#### Records for the exercise ####
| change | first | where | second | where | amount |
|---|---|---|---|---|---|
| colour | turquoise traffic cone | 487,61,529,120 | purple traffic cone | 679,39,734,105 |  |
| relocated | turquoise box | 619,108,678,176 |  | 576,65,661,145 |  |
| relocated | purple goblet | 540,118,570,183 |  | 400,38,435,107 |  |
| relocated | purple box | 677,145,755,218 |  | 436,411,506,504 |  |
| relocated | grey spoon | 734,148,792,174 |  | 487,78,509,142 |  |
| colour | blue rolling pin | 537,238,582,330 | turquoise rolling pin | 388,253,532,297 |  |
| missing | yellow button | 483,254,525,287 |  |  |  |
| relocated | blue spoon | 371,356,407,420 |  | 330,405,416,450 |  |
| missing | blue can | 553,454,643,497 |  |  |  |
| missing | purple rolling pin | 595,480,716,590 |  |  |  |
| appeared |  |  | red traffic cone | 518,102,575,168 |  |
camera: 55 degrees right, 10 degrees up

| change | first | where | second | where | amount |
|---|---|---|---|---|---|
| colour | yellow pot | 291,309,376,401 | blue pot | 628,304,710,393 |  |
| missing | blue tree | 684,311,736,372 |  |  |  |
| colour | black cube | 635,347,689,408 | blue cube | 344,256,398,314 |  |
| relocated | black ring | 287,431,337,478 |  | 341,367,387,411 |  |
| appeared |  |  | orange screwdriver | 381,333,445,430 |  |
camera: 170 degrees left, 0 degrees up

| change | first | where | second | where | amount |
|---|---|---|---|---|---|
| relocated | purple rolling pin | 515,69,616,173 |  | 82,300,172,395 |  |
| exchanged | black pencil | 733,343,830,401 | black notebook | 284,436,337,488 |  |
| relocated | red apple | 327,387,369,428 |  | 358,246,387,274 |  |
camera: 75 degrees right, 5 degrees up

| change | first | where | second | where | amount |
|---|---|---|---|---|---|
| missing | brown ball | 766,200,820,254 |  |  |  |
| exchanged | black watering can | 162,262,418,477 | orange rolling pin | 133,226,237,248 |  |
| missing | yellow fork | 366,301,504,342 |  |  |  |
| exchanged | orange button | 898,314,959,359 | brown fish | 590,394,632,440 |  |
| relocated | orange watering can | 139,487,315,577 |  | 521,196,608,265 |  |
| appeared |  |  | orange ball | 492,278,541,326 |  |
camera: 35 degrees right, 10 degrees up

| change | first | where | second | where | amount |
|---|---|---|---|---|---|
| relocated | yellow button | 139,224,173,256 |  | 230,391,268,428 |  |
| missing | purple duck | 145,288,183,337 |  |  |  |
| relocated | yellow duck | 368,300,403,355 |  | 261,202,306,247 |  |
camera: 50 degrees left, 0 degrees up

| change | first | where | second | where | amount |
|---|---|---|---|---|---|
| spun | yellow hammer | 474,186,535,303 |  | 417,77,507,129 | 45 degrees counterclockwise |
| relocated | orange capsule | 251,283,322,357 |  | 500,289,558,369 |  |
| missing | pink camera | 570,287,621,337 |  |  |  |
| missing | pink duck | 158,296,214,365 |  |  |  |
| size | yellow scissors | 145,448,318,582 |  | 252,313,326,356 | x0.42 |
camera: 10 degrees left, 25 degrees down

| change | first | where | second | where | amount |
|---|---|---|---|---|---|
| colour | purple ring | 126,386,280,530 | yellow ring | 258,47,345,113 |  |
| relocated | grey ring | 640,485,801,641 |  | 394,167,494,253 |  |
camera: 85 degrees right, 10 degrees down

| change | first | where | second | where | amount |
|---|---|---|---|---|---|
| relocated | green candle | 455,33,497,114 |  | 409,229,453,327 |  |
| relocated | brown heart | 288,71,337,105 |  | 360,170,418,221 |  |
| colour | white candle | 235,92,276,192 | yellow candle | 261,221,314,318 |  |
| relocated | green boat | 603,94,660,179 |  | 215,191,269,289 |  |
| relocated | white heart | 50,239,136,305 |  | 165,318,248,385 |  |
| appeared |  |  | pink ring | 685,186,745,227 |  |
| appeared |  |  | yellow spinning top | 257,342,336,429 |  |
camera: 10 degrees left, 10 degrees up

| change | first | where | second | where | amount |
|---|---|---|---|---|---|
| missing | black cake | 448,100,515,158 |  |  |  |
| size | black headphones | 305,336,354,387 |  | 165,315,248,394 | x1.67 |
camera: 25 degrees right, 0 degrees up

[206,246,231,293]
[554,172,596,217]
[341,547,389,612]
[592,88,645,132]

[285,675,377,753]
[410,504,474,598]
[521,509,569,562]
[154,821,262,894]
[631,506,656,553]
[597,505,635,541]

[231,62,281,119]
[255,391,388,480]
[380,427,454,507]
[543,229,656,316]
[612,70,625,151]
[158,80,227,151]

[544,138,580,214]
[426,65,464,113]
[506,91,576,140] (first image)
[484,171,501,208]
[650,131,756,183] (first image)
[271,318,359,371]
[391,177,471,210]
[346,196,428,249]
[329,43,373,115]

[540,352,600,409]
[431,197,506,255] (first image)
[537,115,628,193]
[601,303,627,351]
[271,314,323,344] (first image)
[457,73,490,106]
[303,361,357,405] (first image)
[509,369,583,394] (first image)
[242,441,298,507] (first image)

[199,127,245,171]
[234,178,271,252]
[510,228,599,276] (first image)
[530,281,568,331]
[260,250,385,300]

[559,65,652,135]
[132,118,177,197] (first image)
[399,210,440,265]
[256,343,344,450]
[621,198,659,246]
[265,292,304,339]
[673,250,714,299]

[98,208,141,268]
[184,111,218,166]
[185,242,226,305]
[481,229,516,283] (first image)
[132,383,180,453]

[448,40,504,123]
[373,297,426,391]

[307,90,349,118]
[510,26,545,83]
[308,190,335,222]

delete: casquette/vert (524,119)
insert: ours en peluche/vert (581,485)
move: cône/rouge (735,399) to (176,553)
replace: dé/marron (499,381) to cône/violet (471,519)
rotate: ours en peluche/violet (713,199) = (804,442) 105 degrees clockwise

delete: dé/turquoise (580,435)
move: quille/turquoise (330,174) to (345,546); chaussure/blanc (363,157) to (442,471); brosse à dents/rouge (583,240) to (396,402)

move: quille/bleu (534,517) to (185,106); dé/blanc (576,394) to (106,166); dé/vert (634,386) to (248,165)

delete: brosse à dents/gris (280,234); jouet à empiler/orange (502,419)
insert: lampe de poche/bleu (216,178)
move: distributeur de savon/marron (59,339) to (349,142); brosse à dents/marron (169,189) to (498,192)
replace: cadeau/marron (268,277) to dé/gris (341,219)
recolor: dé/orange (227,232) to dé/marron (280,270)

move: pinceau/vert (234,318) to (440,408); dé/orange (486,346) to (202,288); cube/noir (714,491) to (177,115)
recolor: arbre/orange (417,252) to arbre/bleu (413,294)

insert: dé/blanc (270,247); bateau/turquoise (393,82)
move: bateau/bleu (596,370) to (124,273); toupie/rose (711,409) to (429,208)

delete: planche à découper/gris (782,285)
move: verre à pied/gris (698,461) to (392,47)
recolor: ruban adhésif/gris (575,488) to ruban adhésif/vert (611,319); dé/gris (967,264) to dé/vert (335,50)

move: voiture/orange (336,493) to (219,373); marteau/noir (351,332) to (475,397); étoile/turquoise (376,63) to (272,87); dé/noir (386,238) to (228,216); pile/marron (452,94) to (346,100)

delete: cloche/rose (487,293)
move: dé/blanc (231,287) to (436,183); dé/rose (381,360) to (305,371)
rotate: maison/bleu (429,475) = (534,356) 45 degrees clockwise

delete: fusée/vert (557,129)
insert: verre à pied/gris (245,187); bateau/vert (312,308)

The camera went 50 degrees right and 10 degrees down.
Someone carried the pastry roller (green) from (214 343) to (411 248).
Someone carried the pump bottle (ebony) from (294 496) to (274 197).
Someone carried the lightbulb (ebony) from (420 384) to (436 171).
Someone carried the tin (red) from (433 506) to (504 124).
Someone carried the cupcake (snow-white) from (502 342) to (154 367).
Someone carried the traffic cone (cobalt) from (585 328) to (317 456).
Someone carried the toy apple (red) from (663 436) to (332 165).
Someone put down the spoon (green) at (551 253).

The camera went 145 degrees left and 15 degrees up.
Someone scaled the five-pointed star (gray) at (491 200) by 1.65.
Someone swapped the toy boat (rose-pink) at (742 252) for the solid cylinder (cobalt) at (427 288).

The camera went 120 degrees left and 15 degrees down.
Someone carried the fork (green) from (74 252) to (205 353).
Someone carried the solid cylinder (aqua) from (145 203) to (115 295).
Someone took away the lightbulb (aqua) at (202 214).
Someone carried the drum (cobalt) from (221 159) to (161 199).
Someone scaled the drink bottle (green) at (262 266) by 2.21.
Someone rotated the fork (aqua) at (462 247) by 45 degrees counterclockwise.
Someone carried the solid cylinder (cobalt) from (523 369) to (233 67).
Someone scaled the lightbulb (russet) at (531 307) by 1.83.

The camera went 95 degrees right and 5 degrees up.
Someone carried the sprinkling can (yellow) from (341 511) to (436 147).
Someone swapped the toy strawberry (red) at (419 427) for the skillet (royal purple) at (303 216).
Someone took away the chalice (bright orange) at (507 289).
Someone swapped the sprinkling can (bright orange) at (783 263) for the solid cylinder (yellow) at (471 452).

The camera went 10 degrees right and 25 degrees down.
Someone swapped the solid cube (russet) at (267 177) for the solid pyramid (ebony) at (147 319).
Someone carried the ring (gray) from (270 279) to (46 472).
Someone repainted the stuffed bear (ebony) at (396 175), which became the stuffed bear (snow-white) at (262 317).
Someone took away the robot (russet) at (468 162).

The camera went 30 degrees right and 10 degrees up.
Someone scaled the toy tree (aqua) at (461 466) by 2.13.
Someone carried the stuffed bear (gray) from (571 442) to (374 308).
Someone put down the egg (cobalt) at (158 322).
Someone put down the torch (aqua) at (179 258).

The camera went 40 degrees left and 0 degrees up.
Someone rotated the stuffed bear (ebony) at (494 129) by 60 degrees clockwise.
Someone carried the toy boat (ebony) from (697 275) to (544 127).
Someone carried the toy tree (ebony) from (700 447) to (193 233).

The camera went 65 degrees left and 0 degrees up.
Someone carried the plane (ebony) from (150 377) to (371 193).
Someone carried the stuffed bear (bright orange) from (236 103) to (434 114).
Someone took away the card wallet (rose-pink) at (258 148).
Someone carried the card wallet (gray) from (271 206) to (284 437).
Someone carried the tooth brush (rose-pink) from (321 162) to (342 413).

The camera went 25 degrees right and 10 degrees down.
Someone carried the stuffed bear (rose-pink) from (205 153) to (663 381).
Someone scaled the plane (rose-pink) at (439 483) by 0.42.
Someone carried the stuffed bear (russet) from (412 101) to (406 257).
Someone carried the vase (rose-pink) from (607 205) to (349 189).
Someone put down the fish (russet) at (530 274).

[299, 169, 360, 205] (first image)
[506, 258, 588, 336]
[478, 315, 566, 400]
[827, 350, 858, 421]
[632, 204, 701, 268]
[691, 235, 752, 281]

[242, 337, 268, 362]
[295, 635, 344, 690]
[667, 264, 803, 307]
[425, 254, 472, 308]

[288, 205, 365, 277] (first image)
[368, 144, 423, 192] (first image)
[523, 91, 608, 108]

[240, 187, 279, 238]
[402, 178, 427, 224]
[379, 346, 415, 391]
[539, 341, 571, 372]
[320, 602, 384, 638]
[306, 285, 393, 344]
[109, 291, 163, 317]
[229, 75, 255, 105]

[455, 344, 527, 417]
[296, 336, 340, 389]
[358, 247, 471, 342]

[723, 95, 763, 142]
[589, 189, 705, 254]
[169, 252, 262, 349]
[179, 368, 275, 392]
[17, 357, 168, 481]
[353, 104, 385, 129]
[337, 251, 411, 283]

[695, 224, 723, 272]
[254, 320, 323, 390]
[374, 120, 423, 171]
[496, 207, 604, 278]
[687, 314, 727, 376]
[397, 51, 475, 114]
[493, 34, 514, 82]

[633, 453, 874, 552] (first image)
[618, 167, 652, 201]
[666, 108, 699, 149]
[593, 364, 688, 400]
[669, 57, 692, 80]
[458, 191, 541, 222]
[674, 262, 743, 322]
####
Task objective: Transcribe the records above from the line holding "The camera went 50" down to the line holding "Someone carried the toy apple", inclusive, without adding anything.

Written solution:
The camera went 50 degrees right and 10 degrees down.
Someone carried the pastry roller (green) from (214 343) to (411 248).
Someone carried the pump bottle (ebony) from (294 496) to (274 197).
Someone carried the lightbulb (ebony) from (420 384) to (436 171).
Someone carried the tin (red) from (433 506) to (504 124).
Someone carried the cupcake (snow-white) from (502 342) to (154 367).
Someone carried the traffic cone (cobalt) from (585 328) to (317 456).
Someone carried the toy apple (red) from (663 436) to (332 165).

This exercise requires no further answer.